- [DATASET EXCERPTS]:
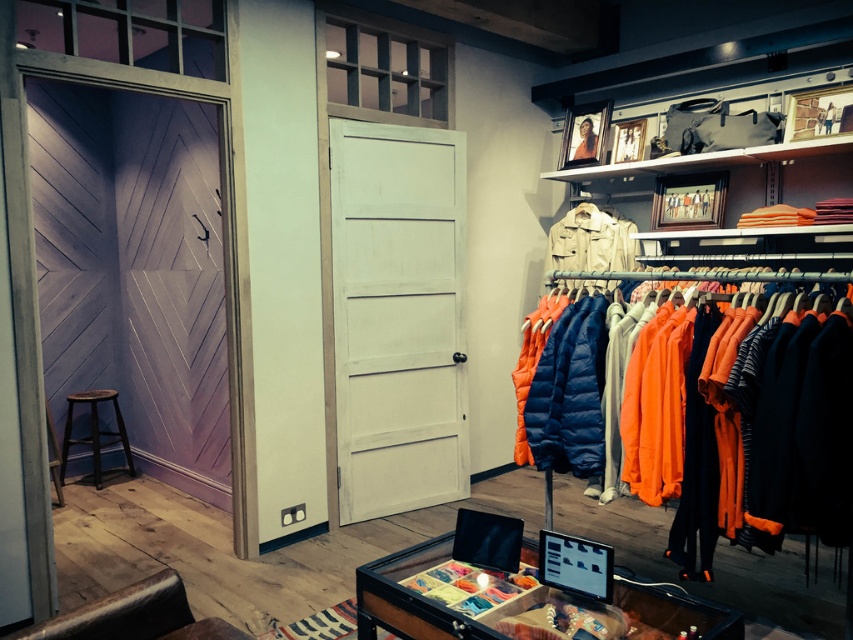
Question: From the image, what is the correct spatial relationship of khaki canvas jacket at center in relation to black wood stool at lower left?

Choices:
 (A) below
 (B) above

Answer: (B)

Question: Which is nearer to the khaki canvas jacket at center?

Choices:
 (A) orange quilted jacket at right
 (B) black wood stool at lower left

Answer: (A)

Question: Which point is farther from the camera taking this photo?

Choices:
 (A) [x=564, y=280]
 (B) [x=711, y=385]
 (C) [x=68, y=435]

Answer: (C)

Question: Which point is farther from the camera taking this photo?

Choices:
 (A) (622, 236)
 (B) (724, 353)
 (C) (64, 428)

Answer: (C)

Question: Does orange quilted jacket at right appear on the left side of black wood stool at lower left?

Choices:
 (A) no
 (B) yes

Answer: (A)

Question: Does orange quilted jacket at right have a larger size compared to black wood stool at lower left?

Choices:
 (A) no
 (B) yes

Answer: (B)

- [EXERCISE]:
Pull out every line above that contains the word "orange", matching case exactly, and copy each one in full.

- [RESPONSE TO THE TASK]:
 (A) orange quilted jacket at right
Question: Does orange quilted jacket at right appear on the left side of black wood stool at lower left?
Question: Does orange quilted jacket at right have a larger size compared to black wood stool at lower left?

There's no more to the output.